→ TASK TO CARRY OUT
In the listing below, find the line holding "camera: 40 degrees left, 10 degrees up" and the line holding "(551, 588) = (770, 387): black". Write out those two lines and all lines between, exactly, and nothing more.

▬▬▬▬▬▬

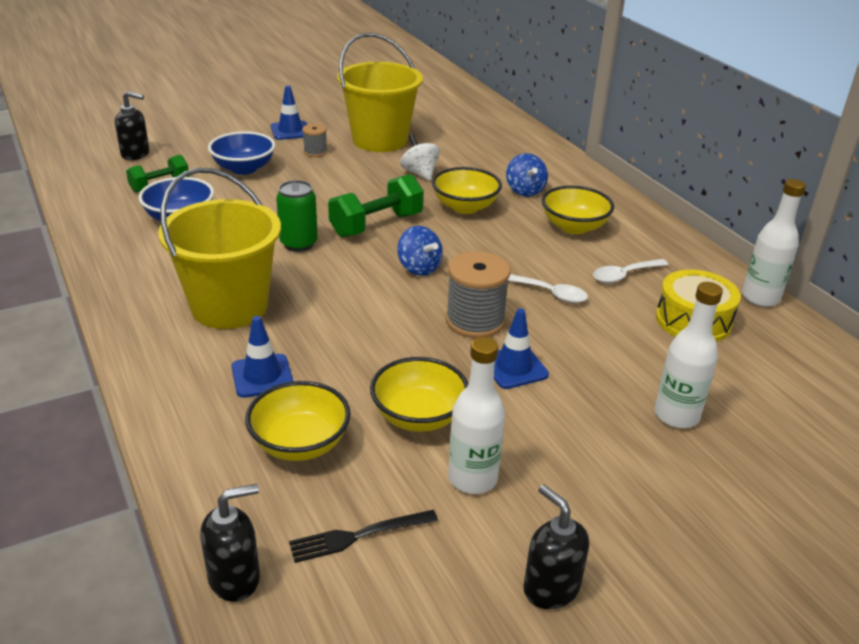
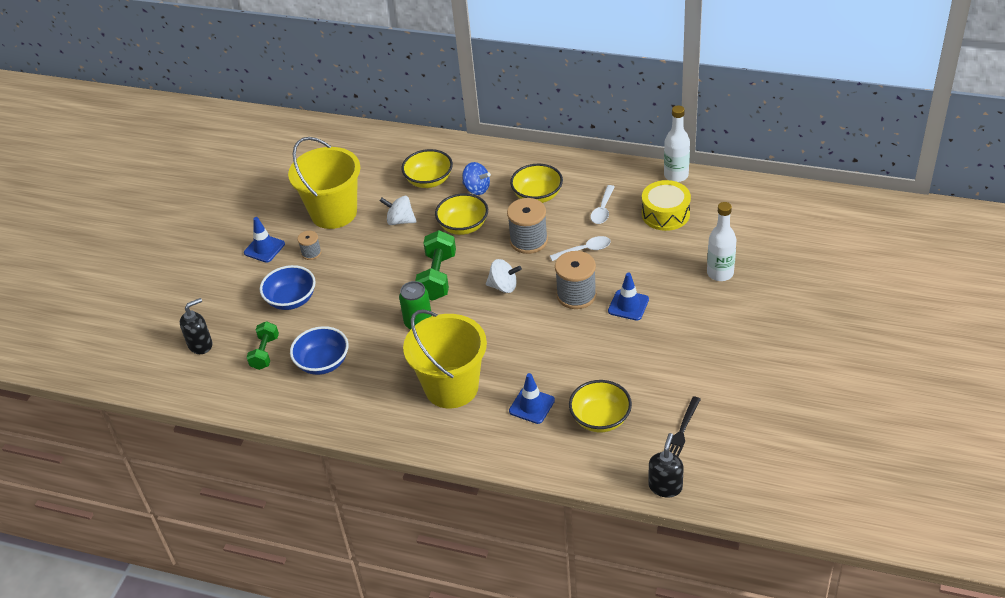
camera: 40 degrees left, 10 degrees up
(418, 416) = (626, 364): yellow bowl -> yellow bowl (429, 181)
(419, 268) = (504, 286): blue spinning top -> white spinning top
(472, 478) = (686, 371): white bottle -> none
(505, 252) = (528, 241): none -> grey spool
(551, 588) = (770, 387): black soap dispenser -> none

▬▬▬▬▬▬

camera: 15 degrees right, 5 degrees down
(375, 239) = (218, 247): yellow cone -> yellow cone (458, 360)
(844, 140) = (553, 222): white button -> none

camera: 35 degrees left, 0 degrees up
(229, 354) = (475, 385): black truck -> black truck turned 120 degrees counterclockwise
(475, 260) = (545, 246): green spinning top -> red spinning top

▬▬▬▬▬▬

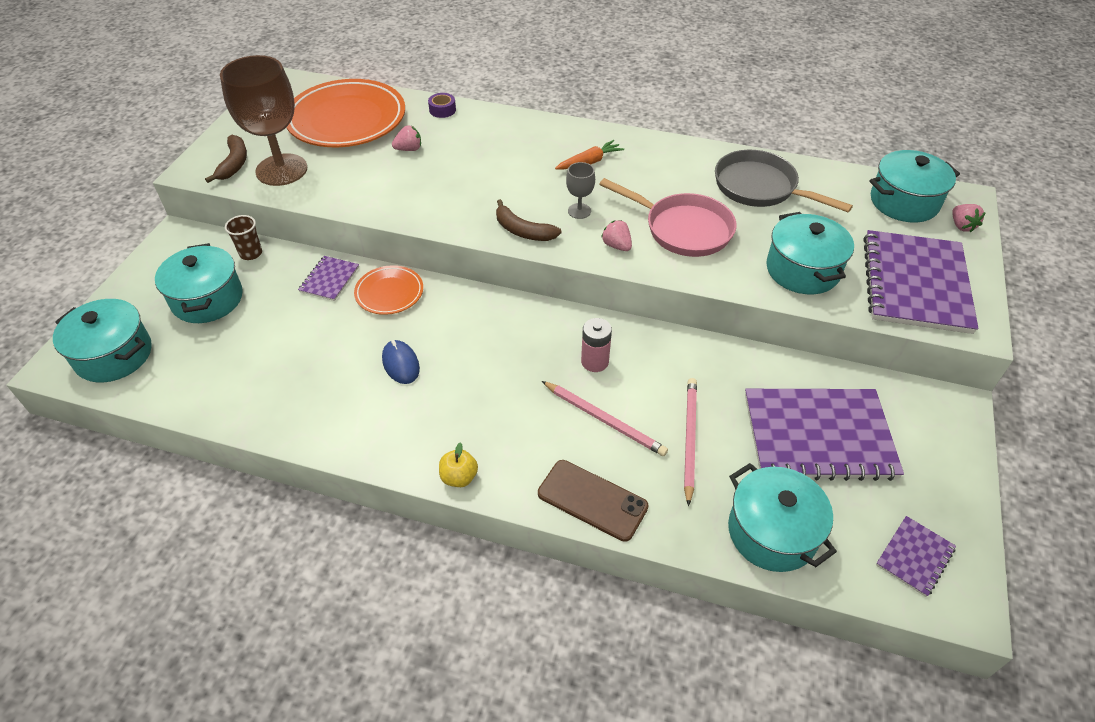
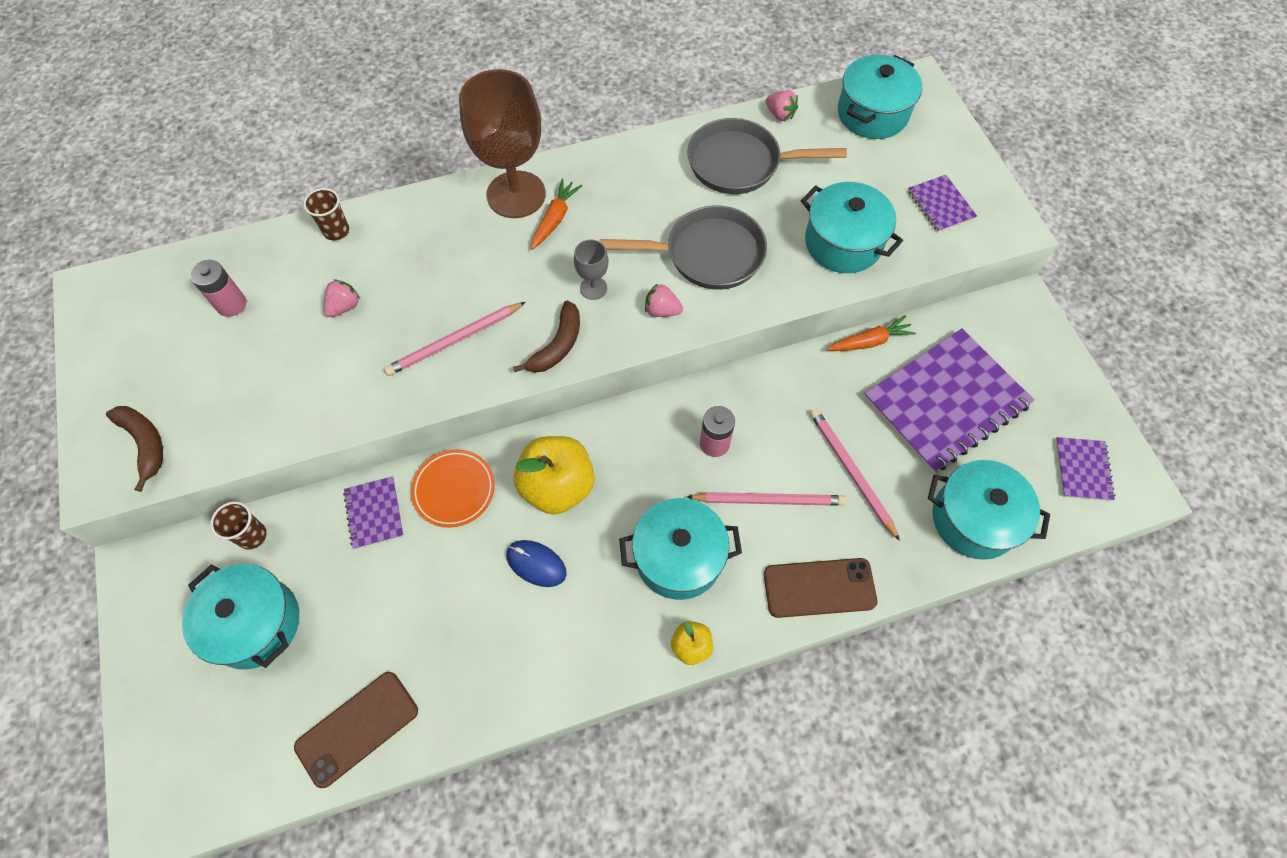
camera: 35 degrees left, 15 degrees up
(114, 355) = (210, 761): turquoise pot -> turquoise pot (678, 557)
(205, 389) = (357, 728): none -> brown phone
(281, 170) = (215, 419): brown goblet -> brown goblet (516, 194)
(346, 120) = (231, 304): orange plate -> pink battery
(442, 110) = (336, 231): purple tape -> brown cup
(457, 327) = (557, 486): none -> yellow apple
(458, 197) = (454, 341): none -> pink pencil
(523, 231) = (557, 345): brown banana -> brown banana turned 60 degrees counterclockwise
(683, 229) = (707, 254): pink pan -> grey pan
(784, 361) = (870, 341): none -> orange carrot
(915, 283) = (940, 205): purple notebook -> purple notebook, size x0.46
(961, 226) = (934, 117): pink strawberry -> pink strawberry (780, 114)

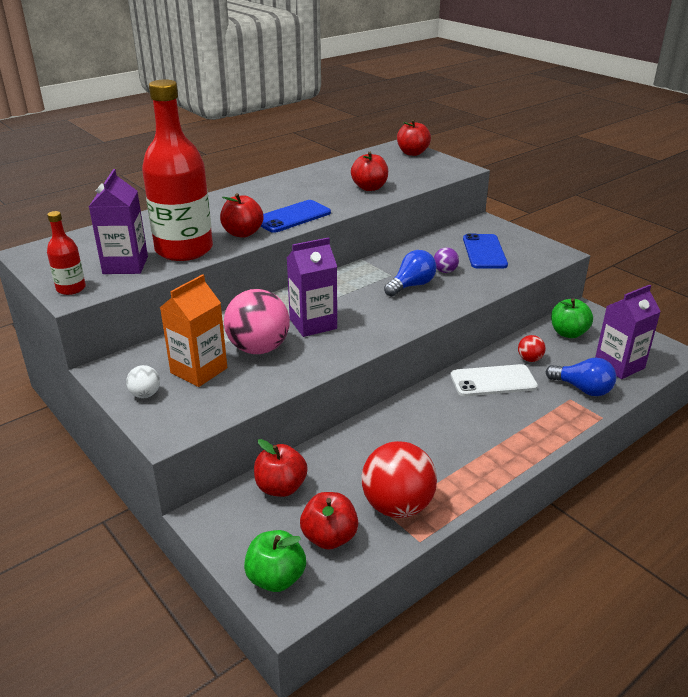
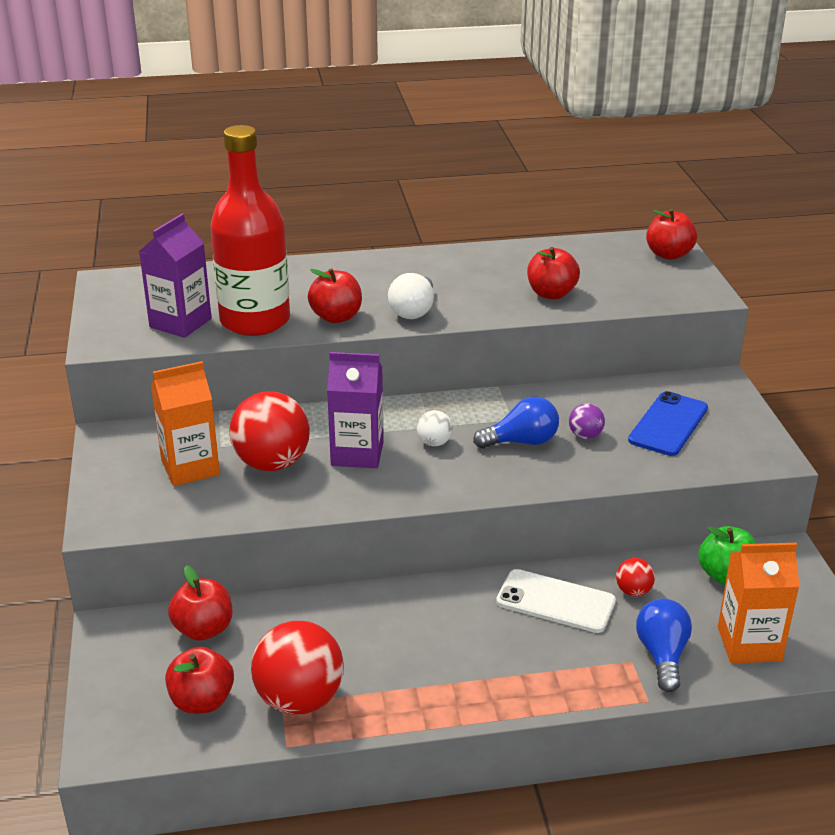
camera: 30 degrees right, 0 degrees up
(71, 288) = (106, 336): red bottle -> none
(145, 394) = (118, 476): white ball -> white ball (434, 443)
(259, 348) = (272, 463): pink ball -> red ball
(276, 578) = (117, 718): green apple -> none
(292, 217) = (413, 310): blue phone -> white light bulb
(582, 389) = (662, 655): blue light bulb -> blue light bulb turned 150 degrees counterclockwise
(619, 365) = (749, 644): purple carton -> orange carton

▬▬▬▬▬▬

→ ANSWER FOR THIS EXERCISE
camera: 40 degrees left, 10 degrees up
(418, 416) = (626, 364): yellow bowl -> yellow bowl (429, 181)
(419, 268) = (504, 286): blue spinning top -> white spinning top
(472, 478) = (686, 371): white bottle -> none
(505, 252) = (528, 241): none -> grey spool
(551, 588) = (770, 387): black soap dispenser -> none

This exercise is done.